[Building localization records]
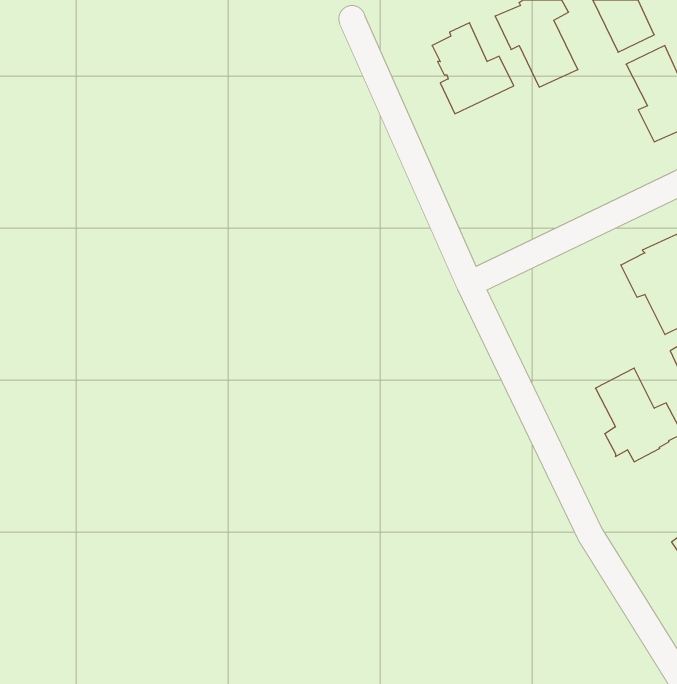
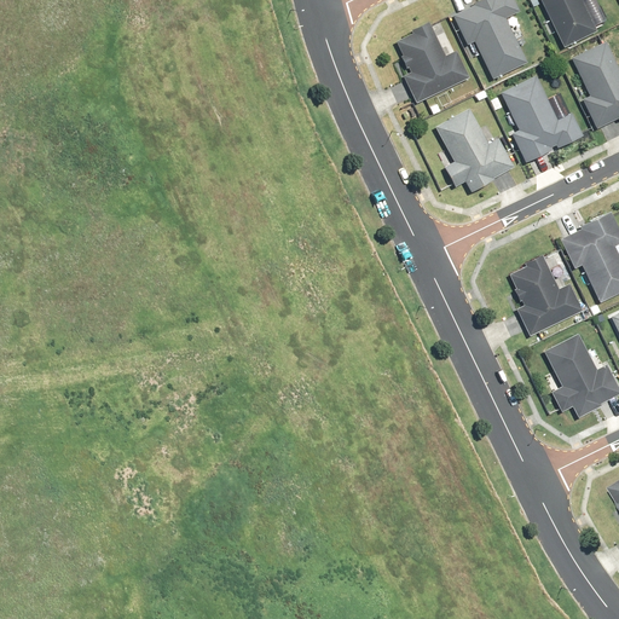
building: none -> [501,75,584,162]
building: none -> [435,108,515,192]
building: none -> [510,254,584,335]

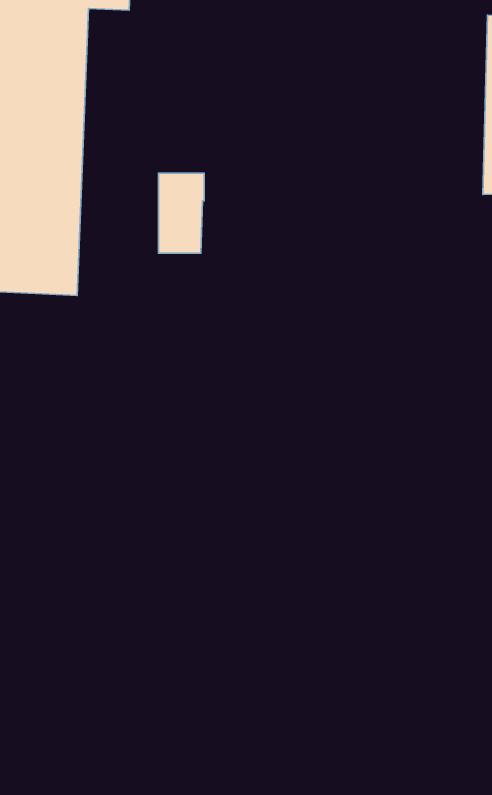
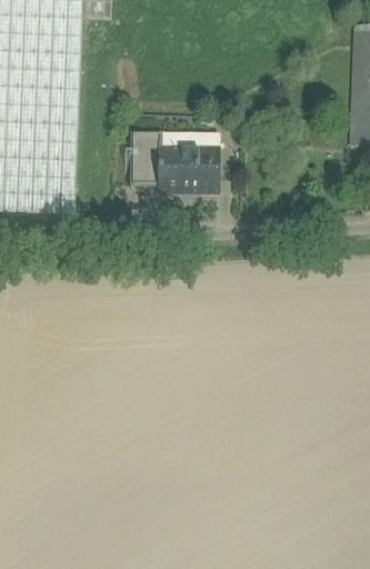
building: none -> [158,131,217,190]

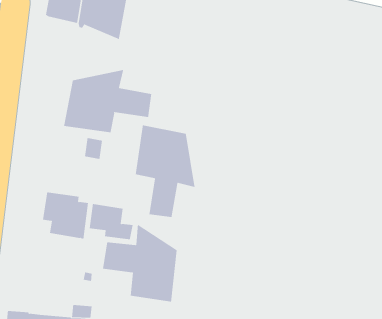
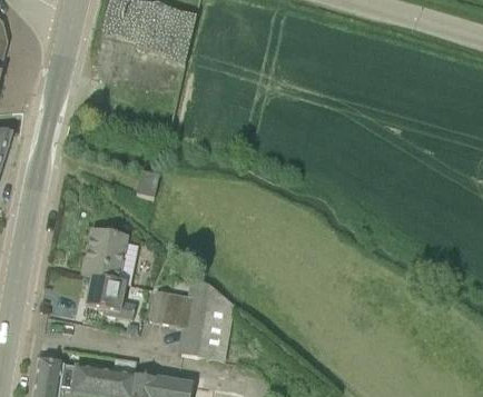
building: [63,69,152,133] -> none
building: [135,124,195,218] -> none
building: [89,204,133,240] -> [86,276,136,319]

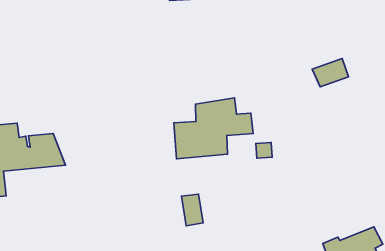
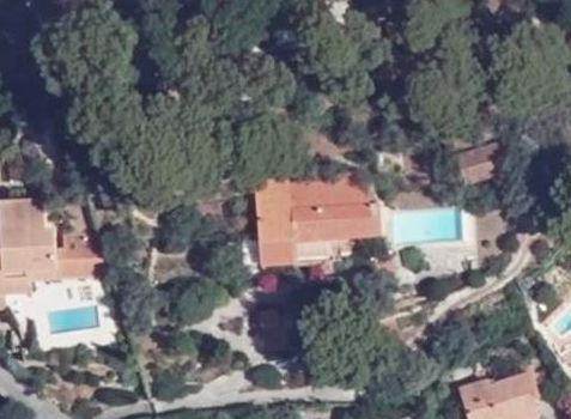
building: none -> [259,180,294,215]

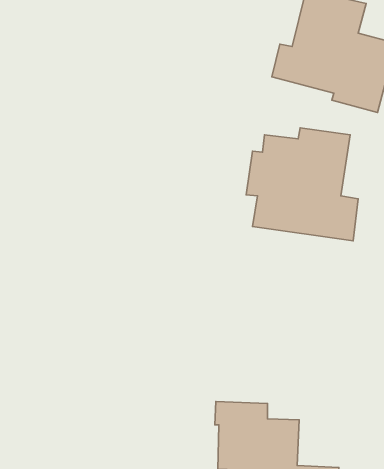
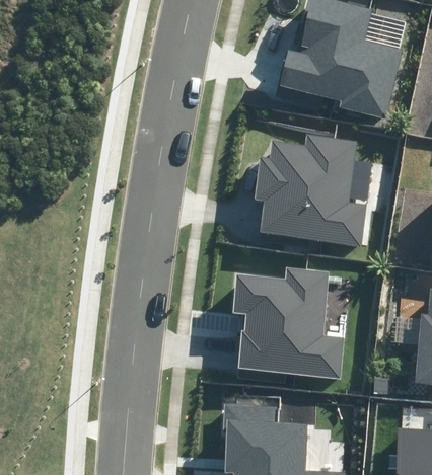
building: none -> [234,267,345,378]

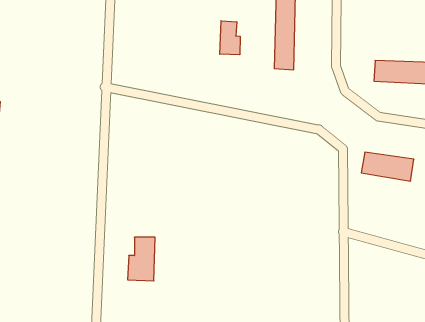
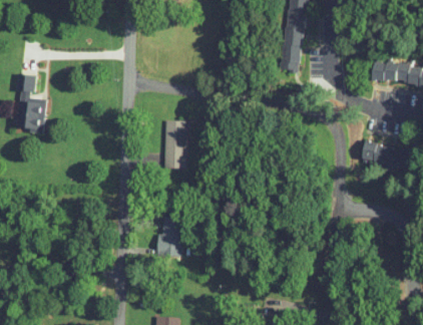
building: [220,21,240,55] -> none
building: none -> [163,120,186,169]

» **What is required**:
Exactly the lines from the one containing "building: [220,21,240,55] -> none" to the final line of the entries must be restated, and no others.

» **Answer space**:
building: [220,21,240,55] -> none
building: none -> [163,120,186,169]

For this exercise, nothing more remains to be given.